* BEGIN Data for processing *
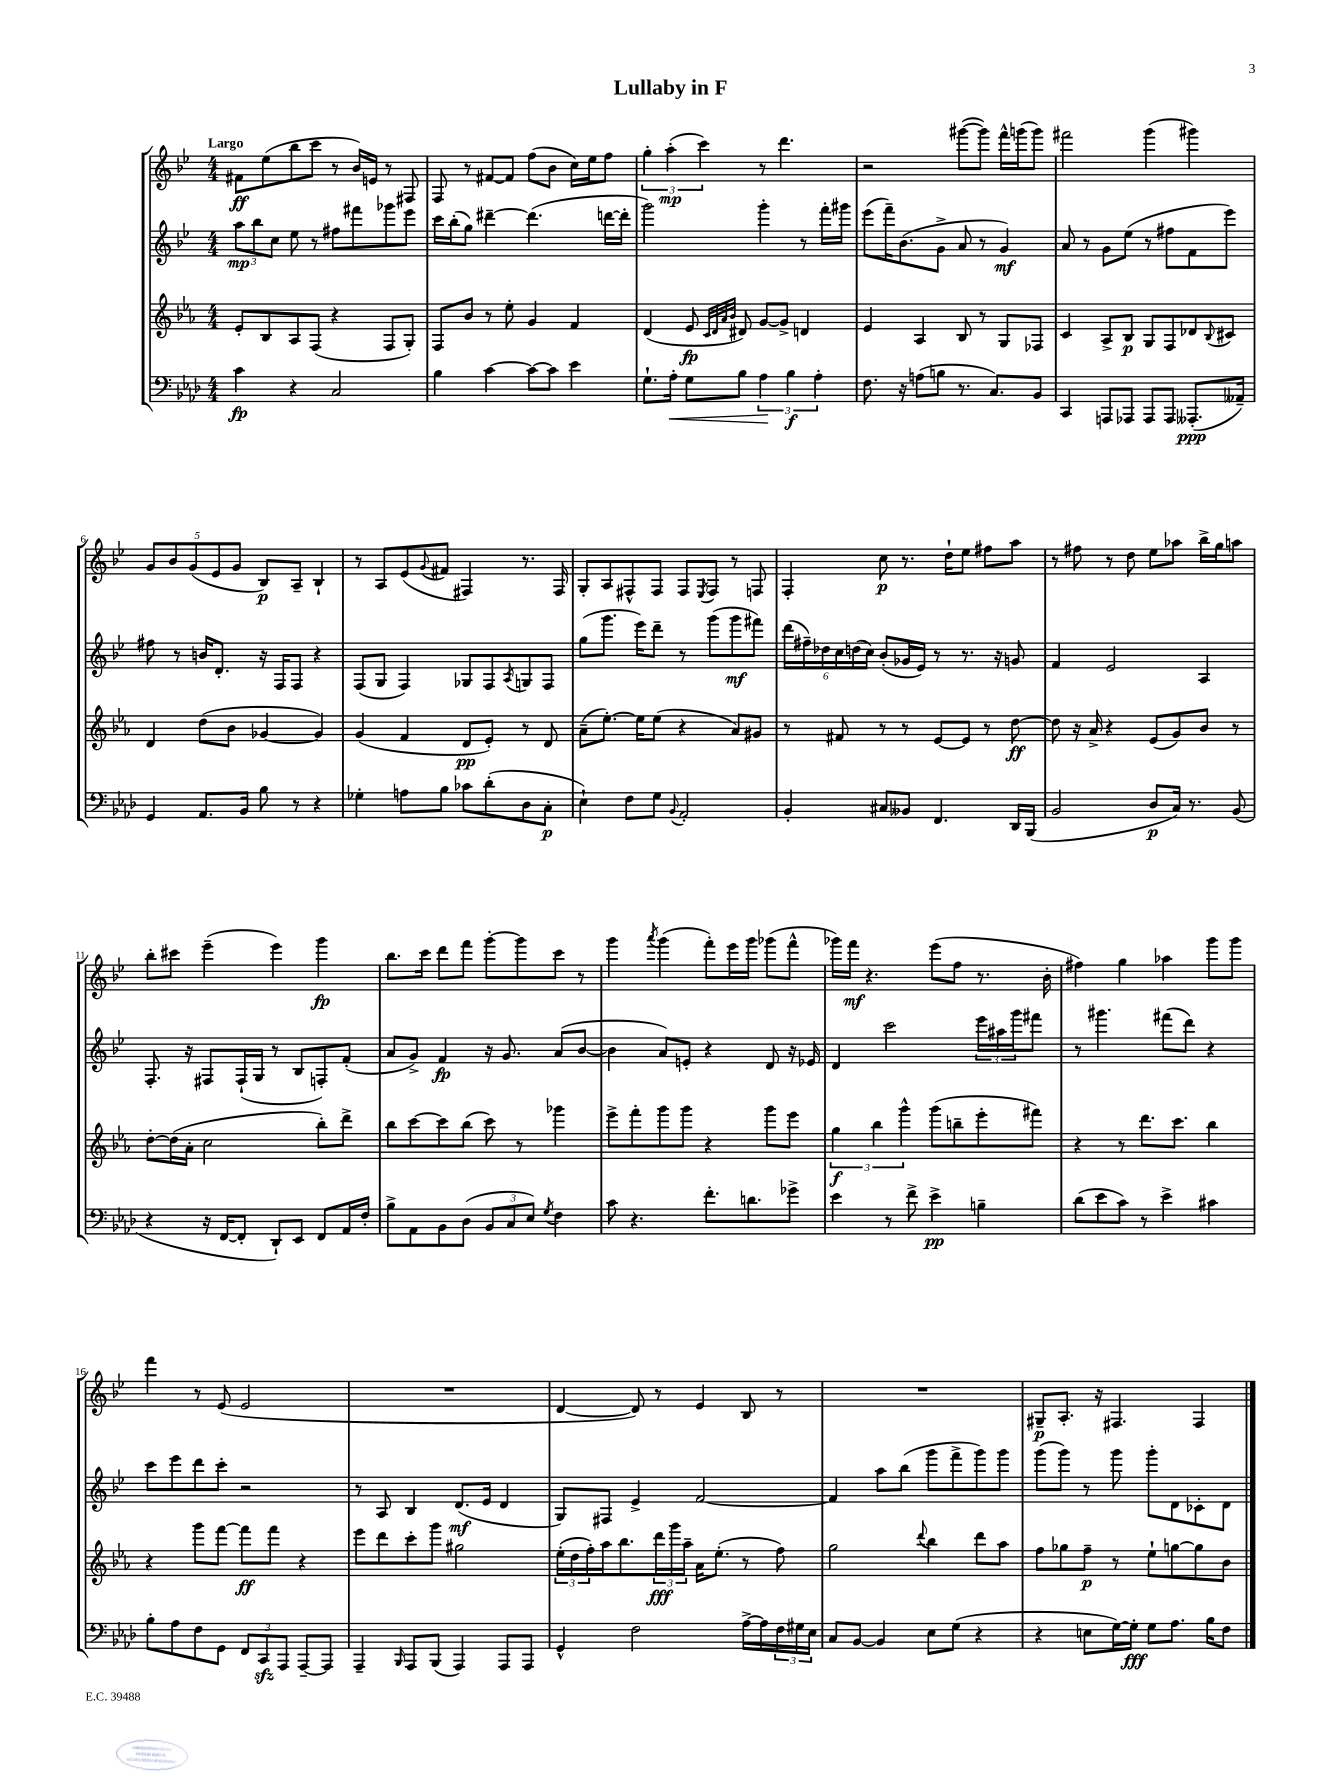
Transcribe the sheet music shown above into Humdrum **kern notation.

**kern	**kern	**kern	**kern
*staff4	*staff3	*staff2	*staff1
*clefF4	*clefG2	*clefG2	*clefG2
*k[b-e-a-d-]	*k[b-e-a-]	*k[b-e-]	*k[b-e-]
*M4/4	*M4/4	*M4/4	*M4/4
4c	8e-'	12aa	8f#
.	.	12bb-	.
.	8B-	.	(8ee-
.	.	12cc	.
4r	8A-	8ee-	8bb-
.	(8F	8r	8ccc
2C	4r	8ff#	8r
.	.	8fff#	16b-)
.	.	.	16e
.	8F	8ggg-	8r
.	8G')	8eee-	8F#
=	=	=	=
4B-	8F	16ccc	8F
.	.	(16bb-'	.
.	8b-	8gg)	8r
[4c	8r	[4ddd#~	[8f#
.	8ee-'	.	8f#]
8c_	4g	(4.ddd#]	(8ff
8c]	.	.	8b-
4e-	4f	.	16cc)
.	.	.	16ee-
.	.	[16ddd	8ff
.	.	16ddd']	.
=	=	=	=
8.G`	(4d	2ggg)	6gg'
.	.	.	(6aa'
16A-'	.	.	.
8G	8e-	.	.
.	.	.	6ccc)
.	32qqc	.	.
.	32qqd	.	.
.	32qqa-	.	.
.	32qqb-	.	.
8B-	8d#)	.	.
6A-	[8g	4ggg'	8r
.	8g^]	.	4.ddd
6B-	.	.	.
.	4d	8r	.
6A-'	.	.	.
.	.	16fff'	.
.	.	16ggg#	.
=	=	=	=
8.F	4e-	(8eee-	2r
.	.	16fff~)	.
16r	.	(8.b-	.
(8A	4A-	.	.
8B	.	8g^	.
8.r	8B-	8a	([8ggg#
.	8r	8r	8ggg#])
8.C)	.	.	.
.	8G	4g)	16fff^^
.	.	.	(16ggg
8BB-	8F-	.	8ggg)
=	=	=	=
4CC	4c	8a	2fff#
.	.	8r	.
8AAA	8A-^	8g	.
8AAA-	8B-	(8ee-	.
8AAA-	8G	8r	(4ggg
8AAA-	8F	8ff#	.
(8.AAA--'	8d-	8f	4ggg#)
.	8qqB-	.	.
.	8c#	8eee-)	.
16AA--~)	.	.	.
=	=	=	=
4GG	4d	8ff#	10g
.	.	.	10b-
.	.	8r	.
.	.	.	(10g
8.AA-	(8dd	16b	.
.	.	.	10e-
.	.	8.d'	.
.	8b-	.	.
.	.	.	10g
16BB-	.	.	.
8B-	[4g-	16r	8B-)
.	.	16F	.
8r	.	8F	8A~
4r	4g-])	4r	4B-`
=	=	=	=
4G-'	(4g	(8F	8r
.	.	8G	8A
8A	4f	4F)	(8e-
.	.	.	8qqg
8B-	.	.	8f#
8c-	8d	8G-	4F#)
(8d-'	8e-')	8F	.
.	.	8qA	.
8D-	8r	8G	8.r
8C'	8d	8F	.
.	.	.	16F#
=	=	=	=
4E-`)	(8a-~	(8gg	8G'
.	[8.ee-')	8.ggg	8A
8F	.	.	8F#^^
.	16ee-]	16eee-)	.
8G	(8ee-	8ddd~	8F#
8qqBB-	.	.	.
2AA-'	4r	8r	8F#
.	.	.	8qE-
.	.	(8ggg	8F#
.	8a-)	8ggg	8r
.	8g#	8fff#)	8F
=	=	=	=
4BB-'	8r	(24ddd	4F'
.	.	24ff#~)	.
.	.	24dd-	.
.	8f#	24cc	.
.	.	(24dd	.
.	.	24cc)	.
8C#	8r	(8b-'	8cc
8BB--	8r	16g-	8.r
.	.	16e-)	.
4.FF	[8e-	8r	.
.	.	.	16dd`
.	8e-]	8.r	8ee-
.	8r	.	8ff#
.	.	16r	.
16DD-	[8dd	8g	8aa
(16BBB-	.	.	.
=	=	=	=
2BB-	8dd]	4f	8r
.	16r	.	8ff#
.	16a-^	.	.
.	4r	2e-	8r
.	.	.	8dd
8D-	(8e-	.	8ee-
16C)	8g)	.	8aa-
8.r	.	.	.
.	8b-	4A	16bb-^
.	.	.	16gg
(8BB-	8r	.	8aa
=	=	=	=
4r	[8dd'	8.F'	8bb-'
.	(16dd]	.	8ccc#
.	16a-'	16r	.
16r	2cc	8F#	(4eee-~
[16FF	.	.	.
8FF']	.	(16F#`	.
.	.	16G	.
8DD-`)	.	8r	4eee-)
8EE-	.	8B-	.
8FF	8bb-')	8F')	4ggg
16AA-	8ddd^	(8f'	.
16F'	.	.	.
=	=	=	=
8B-^	8bb-	8a	8.bb-
8AA-	[8ccc	8g^)	.
.	.	.	16ccc
8BB-	8ccc]	4f	8ddd
(8D-	(8bb-	.	8fff
12BB-	8ccc)	16r	[8ggg'
.	.	8.g	.
12C	.	.	.
.	8r	.	8ggg]
12E-)	.	.	.
8qG	.	.	.
4F	4ggg-	(8a	8ccc
.	.	[8b-	8r
=	=	=	=
8c	8eee-^	4b-]	4ggg
4.r	8fff'	.	.
.	.	.	8qaaa
.	8ggg	8a)	(4ggg
.	8ggg	8e'	.
8.f'	4r	4r	8fff')
.	.	.	16eee-
8.d	.	.	16ggg
.	8ggg	8d	(8ggg-
8g-^	8eee-	16r	8fff^^
.	.	16e-	.
=	=	=	=
4e-	6gg	4d	16ggg-)
.	.	.	16fff
.	.	.	4.r
.	6bb-	.	.
8r	.	2ccc	.
.	6ggg^^	.	.
8f^	.	.	.
4e-^	(8ggg	.	(8eee-
.	8bb~	.	8ff
4B~	8eee-'	24eee-	8.r
.	.	24aa#	.
.	.	24ggg	.
.	8fff#)	8fff#	.
.	.	.	16b-'
=	=	=	=
(8d-	4r	8r	4ff#)
8e-	.	4.ggg#	.
8c)	8r	.	4gg
8r	8.ddd	.	.
4e-^	.	(8fff#	4aa-
.	8.ccc	.	.
.	.	8ddd)	.
4c#	4bb-	4r	8ggg
.	.	.	8ggg
=	=	=	=
8B-'	4r	8ccc	4fff
8A-	.	8eee-	.
8F	8ggg	8ddd	8r
8GG	[8fff	8ccc'	(8e-
12FF	8fff]	2r	2e-
12CC	.	.	.
.	8fff	.	.
12AAA-	.	.	.
[8AAA-~	4r	.	.
8AAA-]	.	.	.
=	=	=	=
4AAA-~	8eee-	8r	1r
.	8ddd	8A	.
16qqBBB-	.	.	.
8AAA-	8ccc'	4B-	.
(8BBB-	8ggg	.	.
4AAA-)	2gg#	(8.d	.
.	.	16e-	.
8AAA-	.	4d	.
8AAA-	.	.	.
=	=	=	=
4GG^^	(24ee-'	8G)	[4d
.	24dd	.	.
.	24ff')	.	.
.	16aa-	8F#	.
.	8.bb-	.	.
2F	.	4e-^	8d])
.	24ddd	.	8r
.	24ggg	.	.
.	24aa-~	.	.
.	16a-	[2f	4e-
.	(8.ee-'	.	.
[16A-^	8r	.	8B-
16A-]	.	.	.
24F	8ff)	.	8r
24G#	.	.	.
24E-	.	.	.
=	=	=	=
8C	2gg	4f]	1r
[8BB-	.	.	.
4BB-]	.	8aa	.
.	.	(8bb-	.
.	8qqddd	.	.
8E-	4bb-	8ggg	.
(8G	.	8fff^	.
4r	8ddd	8ggg)	.
.	8aa-	8ggg	.
=	=	=	=
4r	8ff	(8ggg	8G#~
.	8gg-	8ggg)	8.A'
8E	8ff~	8r	.
.	.	.	16r
[16G)	8r	8ggg	4.F#
16G']	.	.	.
8G	8ee-`	8ggg'	.
8.A-	[8gg	8d	.
.	8gg]	8c-'	4F#
16B-	.	.	.
8F	8b-	8d	.
==	==	==	==
*-	*-	*-	*-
* END Data for processing *
**Exercise directions:**
Count the lines of the material above that contain the string "kern", and reply with the number only.

**Output below:**
2